Work request:
Check each line of the entries below for the string "right"; copy every line where it appears.

────────

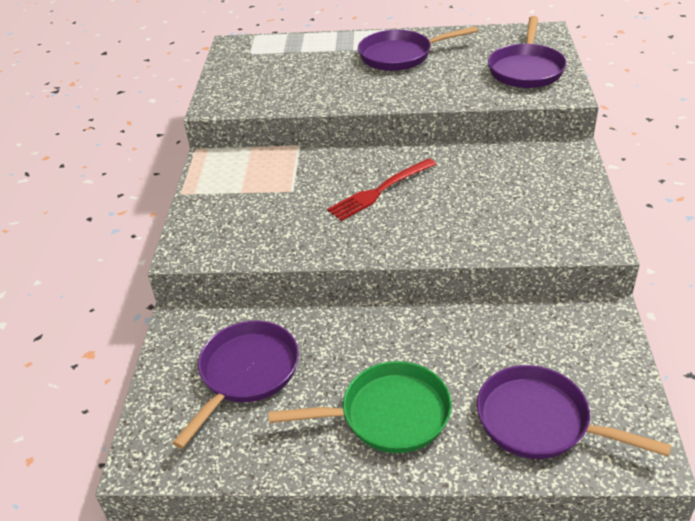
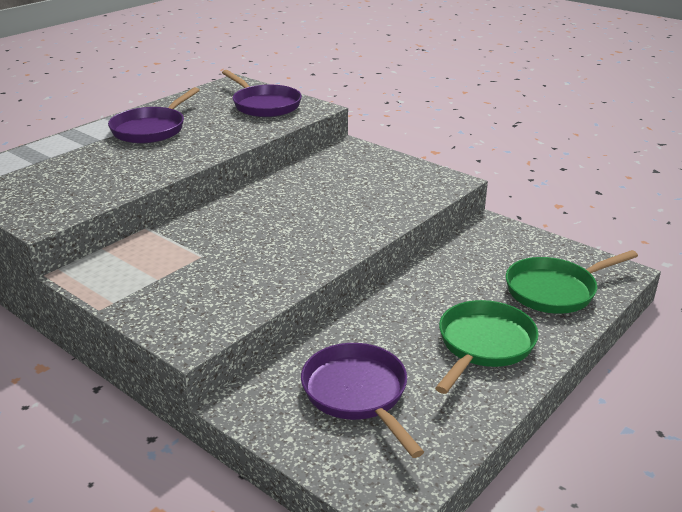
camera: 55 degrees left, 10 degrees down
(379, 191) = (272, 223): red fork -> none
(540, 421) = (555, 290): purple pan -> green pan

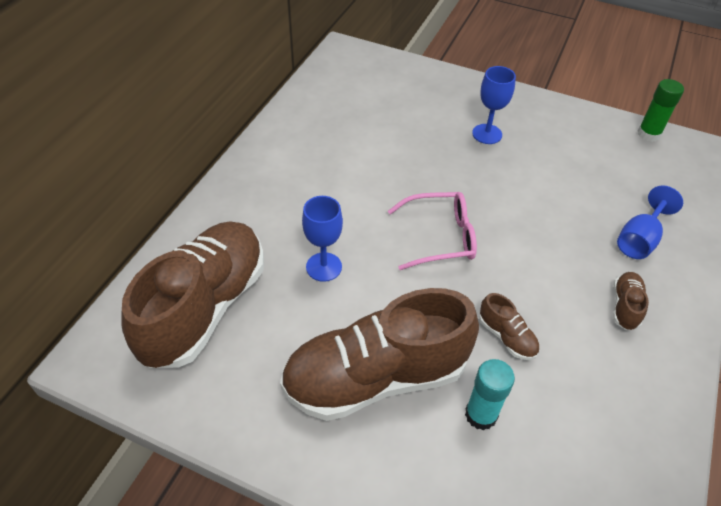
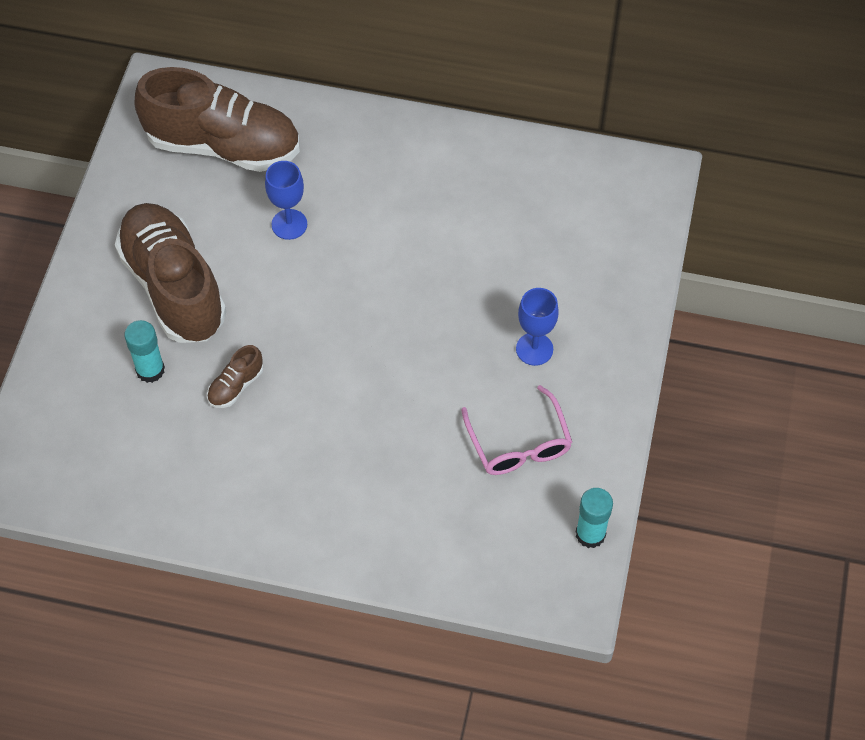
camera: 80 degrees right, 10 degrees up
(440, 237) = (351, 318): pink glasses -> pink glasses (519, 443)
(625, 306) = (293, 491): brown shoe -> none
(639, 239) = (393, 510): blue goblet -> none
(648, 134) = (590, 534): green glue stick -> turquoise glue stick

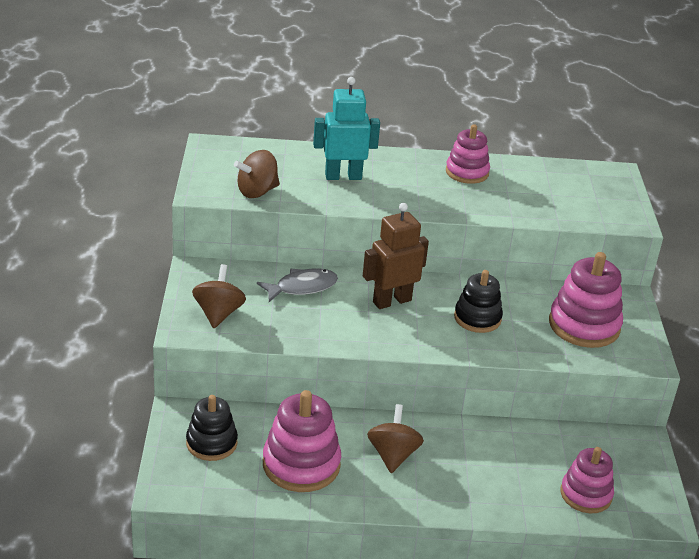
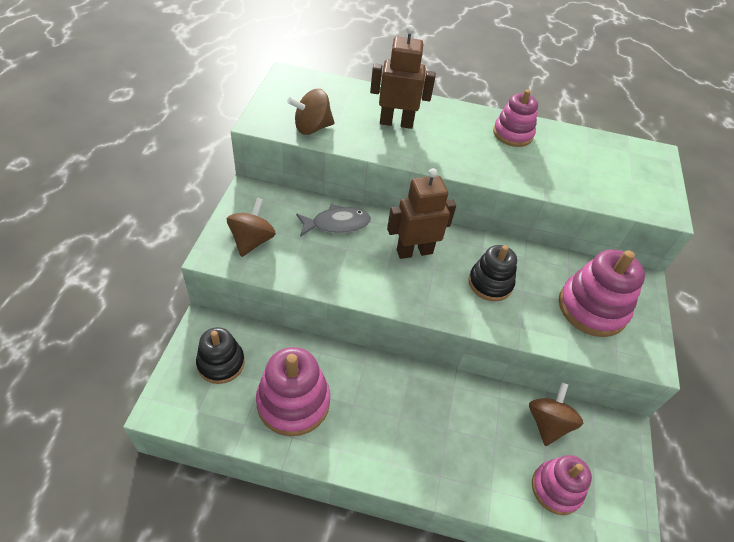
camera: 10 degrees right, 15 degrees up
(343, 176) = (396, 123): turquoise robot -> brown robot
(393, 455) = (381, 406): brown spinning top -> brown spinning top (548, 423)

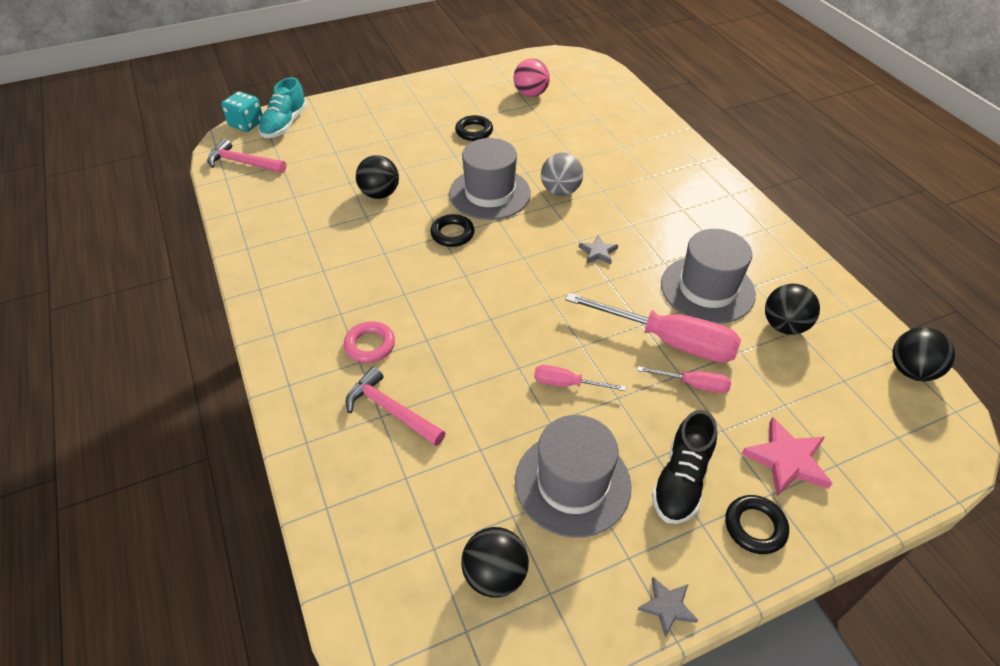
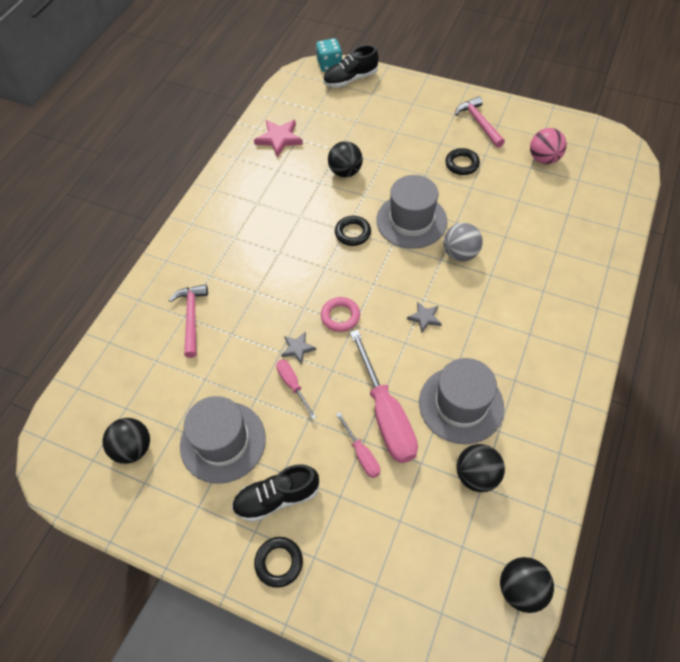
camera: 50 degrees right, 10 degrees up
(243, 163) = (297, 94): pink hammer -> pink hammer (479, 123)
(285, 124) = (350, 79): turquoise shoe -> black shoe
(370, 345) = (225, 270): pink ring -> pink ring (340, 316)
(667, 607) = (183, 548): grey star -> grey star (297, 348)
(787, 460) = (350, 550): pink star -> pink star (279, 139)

────────

Answer for this exercise:
camera: 80 degrees right, 10 degrees up
camera: 10 degrees right, 15 degrees up
camera: 50 degrees right, 10 degrees up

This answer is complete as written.